EXTRACTED ENTRIES:
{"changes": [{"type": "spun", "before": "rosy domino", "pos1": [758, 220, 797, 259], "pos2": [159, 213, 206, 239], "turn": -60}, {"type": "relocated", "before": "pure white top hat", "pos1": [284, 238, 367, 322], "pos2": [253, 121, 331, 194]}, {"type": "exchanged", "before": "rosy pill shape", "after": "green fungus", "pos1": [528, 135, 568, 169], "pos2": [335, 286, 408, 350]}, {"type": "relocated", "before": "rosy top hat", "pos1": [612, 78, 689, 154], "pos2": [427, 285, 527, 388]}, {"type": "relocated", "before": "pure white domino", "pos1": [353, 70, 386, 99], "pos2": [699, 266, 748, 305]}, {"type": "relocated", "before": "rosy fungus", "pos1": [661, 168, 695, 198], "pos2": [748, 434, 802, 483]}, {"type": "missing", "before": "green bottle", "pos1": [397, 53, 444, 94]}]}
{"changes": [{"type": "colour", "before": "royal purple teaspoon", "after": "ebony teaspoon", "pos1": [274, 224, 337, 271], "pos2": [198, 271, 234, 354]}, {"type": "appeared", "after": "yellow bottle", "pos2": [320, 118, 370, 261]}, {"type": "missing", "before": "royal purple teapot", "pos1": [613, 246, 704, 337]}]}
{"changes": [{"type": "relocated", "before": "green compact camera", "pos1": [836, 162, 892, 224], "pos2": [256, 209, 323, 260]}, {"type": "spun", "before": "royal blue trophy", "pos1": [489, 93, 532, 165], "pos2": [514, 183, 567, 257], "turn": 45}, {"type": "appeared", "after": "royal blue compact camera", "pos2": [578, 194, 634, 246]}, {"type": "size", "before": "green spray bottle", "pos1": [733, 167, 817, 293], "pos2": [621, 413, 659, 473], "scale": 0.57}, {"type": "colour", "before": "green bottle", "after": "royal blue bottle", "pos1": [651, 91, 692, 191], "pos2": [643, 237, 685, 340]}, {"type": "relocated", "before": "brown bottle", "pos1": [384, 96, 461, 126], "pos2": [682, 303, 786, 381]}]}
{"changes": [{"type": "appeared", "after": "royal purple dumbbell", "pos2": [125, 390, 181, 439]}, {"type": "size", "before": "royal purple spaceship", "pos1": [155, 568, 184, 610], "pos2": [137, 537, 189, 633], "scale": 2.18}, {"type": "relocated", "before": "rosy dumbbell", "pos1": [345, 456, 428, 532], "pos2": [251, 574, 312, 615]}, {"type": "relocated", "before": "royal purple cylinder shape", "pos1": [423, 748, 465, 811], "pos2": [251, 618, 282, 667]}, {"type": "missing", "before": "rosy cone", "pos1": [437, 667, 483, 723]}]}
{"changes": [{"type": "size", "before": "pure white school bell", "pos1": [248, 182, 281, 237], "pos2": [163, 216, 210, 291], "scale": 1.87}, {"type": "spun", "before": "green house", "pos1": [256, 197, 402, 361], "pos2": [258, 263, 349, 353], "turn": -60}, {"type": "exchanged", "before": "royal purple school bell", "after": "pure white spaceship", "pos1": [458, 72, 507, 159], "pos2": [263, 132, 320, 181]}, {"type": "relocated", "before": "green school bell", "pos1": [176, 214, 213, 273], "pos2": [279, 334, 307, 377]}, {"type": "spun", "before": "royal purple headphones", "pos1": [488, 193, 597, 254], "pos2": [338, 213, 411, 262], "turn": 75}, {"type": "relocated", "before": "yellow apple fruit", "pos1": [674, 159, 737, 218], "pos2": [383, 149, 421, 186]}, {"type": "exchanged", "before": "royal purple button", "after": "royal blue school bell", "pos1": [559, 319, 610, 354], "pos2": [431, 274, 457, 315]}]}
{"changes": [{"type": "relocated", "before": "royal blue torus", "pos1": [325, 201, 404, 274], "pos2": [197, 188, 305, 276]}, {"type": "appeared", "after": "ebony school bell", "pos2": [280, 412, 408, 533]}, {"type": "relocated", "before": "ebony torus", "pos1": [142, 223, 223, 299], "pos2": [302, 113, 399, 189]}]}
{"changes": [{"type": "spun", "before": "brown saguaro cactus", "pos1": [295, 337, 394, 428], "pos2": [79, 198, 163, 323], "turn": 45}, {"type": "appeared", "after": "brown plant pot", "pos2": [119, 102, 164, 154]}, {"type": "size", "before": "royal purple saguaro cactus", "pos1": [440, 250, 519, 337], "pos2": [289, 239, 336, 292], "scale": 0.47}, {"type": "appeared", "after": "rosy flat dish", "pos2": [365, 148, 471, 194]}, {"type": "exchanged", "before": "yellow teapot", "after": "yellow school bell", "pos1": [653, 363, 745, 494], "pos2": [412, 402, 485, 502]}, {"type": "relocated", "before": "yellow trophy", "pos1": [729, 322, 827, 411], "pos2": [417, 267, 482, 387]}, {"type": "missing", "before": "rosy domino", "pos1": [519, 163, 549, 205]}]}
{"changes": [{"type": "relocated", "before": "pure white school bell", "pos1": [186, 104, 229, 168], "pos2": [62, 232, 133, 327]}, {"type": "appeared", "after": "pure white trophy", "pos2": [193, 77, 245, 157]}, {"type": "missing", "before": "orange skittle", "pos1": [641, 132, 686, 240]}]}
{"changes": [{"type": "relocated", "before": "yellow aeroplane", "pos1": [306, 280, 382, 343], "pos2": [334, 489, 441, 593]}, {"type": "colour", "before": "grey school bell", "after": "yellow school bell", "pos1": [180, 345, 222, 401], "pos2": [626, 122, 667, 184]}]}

TO DO:
Copy out the entries from the material above, matching each one exactly.

SOLVED PROBLEM:
{"changes": [{"type": "spun", "before": "rosy domino", "pos1": [758, 220, 797, 259], "pos2": [159, 213, 206, 239], "turn": -60}, {"type": "relocated", "before": "pure white top hat", "pos1": [284, 238, 367, 322], "pos2": [253, 121, 331, 194]}, {"type": "exchanged", "before": "rosy pill shape", "after": "green fungus", "pos1": [528, 135, 568, 169], "pos2": [335, 286, 408, 350]}, {"type": "relocated", "before": "rosy top hat", "pos1": [612, 78, 689, 154], "pos2": [427, 285, 527, 388]}, {"type": "relocated", "before": "pure white domino", "pos1": [353, 70, 386, 99], "pos2": [699, 266, 748, 305]}, {"type": "relocated", "before": "rosy fungus", "pos1": [661, 168, 695, 198], "pos2": [748, 434, 802, 483]}, {"type": "missing", "before": "green bottle", "pos1": [397, 53, 444, 94]}]}
{"changes": [{"type": "colour", "before": "royal purple teaspoon", "after": "ebony teaspoon", "pos1": [274, 224, 337, 271], "pos2": [198, 271, 234, 354]}, {"type": "appeared", "after": "yellow bottle", "pos2": [320, 118, 370, 261]}, {"type": "missing", "before": "royal purple teapot", "pos1": [613, 246, 704, 337]}]}
{"changes": [{"type": "relocated", "before": "green compact camera", "pos1": [836, 162, 892, 224], "pos2": [256, 209, 323, 260]}, {"type": "spun", "before": "royal blue trophy", "pos1": [489, 93, 532, 165], "pos2": [514, 183, 567, 257], "turn": 45}, {"type": "appeared", "after": "royal blue compact camera", "pos2": [578, 194, 634, 246]}, {"type": "size", "before": "green spray bottle", "pos1": [733, 167, 817, 293], "pos2": [621, 413, 659, 473], "scale": 0.57}, {"type": "colour", "before": "green bottle", "after": "royal blue bottle", "pos1": [651, 91, 692, 191], "pos2": [643, 237, 685, 340]}, {"type": "relocated", "before": "brown bottle", "pos1": [384, 96, 461, 126], "pos2": [682, 303, 786, 381]}]}
{"changes": [{"type": "appeared", "after": "royal purple dumbbell", "pos2": [125, 390, 181, 439]}, {"type": "size", "before": "royal purple spaceship", "pos1": [155, 568, 184, 610], "pos2": [137, 537, 189, 633], "scale": 2.18}, {"type": "relocated", "before": "rosy dumbbell", "pos1": [345, 456, 428, 532], "pos2": [251, 574, 312, 615]}, {"type": "relocated", "before": "royal purple cylinder shape", "pos1": [423, 748, 465, 811], "pos2": [251, 618, 282, 667]}, {"type": "missing", "before": "rosy cone", "pos1": [437, 667, 483, 723]}]}
{"changes": [{"type": "size", "before": "pure white school bell", "pos1": [248, 182, 281, 237], "pos2": [163, 216, 210, 291], "scale": 1.87}, {"type": "spun", "before": "green house", "pos1": [256, 197, 402, 361], "pos2": [258, 263, 349, 353], "turn": -60}, {"type": "exchanged", "before": "royal purple school bell", "after": "pure white spaceship", "pos1": [458, 72, 507, 159], "pos2": [263, 132, 320, 181]}, {"type": "relocated", "before": "green school bell", "pos1": [176, 214, 213, 273], "pos2": [279, 334, 307, 377]}, {"type": "spun", "before": "royal purple headphones", "pos1": [488, 193, 597, 254], "pos2": [338, 213, 411, 262], "turn": 75}, {"type": "relocated", "before": "yellow apple fruit", "pos1": [674, 159, 737, 218], "pos2": [383, 149, 421, 186]}, {"type": "exchanged", "before": "royal purple button", "after": "royal blue school bell", "pos1": [559, 319, 610, 354], "pos2": [431, 274, 457, 315]}]}
{"changes": [{"type": "relocated", "before": "royal blue torus", "pos1": [325, 201, 404, 274], "pos2": [197, 188, 305, 276]}, {"type": "appeared", "after": "ebony school bell", "pos2": [280, 412, 408, 533]}, {"type": "relocated", "before": "ebony torus", "pos1": [142, 223, 223, 299], "pos2": [302, 113, 399, 189]}]}
{"changes": [{"type": "spun", "before": "brown saguaro cactus", "pos1": [295, 337, 394, 428], "pos2": [79, 198, 163, 323], "turn": 45}, {"type": "appeared", "after": "brown plant pot", "pos2": [119, 102, 164, 154]}, {"type": "size", "before": "royal purple saguaro cactus", "pos1": [440, 250, 519, 337], "pos2": [289, 239, 336, 292], "scale": 0.47}, {"type": "appeared", "after": "rosy flat dish", "pos2": [365, 148, 471, 194]}, {"type": "exchanged", "before": "yellow teapot", "after": "yellow school bell", "pos1": [653, 363, 745, 494], "pos2": [412, 402, 485, 502]}, {"type": "relocated", "before": "yellow trophy", "pos1": [729, 322, 827, 411], "pos2": [417, 267, 482, 387]}, {"type": "missing", "before": "rosy domino", "pos1": [519, 163, 549, 205]}]}
{"changes": [{"type": "relocated", "before": "pure white school bell", "pos1": [186, 104, 229, 168], "pos2": [62, 232, 133, 327]}, {"type": "appeared", "after": "pure white trophy", "pos2": [193, 77, 245, 157]}, {"type": "missing", "before": "orange skittle", "pos1": [641, 132, 686, 240]}]}
{"changes": [{"type": "relocated", "before": "yellow aeroplane", "pos1": [306, 280, 382, 343], "pos2": [334, 489, 441, 593]}, {"type": "colour", "before": "grey school bell", "after": "yellow school bell", "pos1": [180, 345, 222, 401], "pos2": [626, 122, 667, 184]}]}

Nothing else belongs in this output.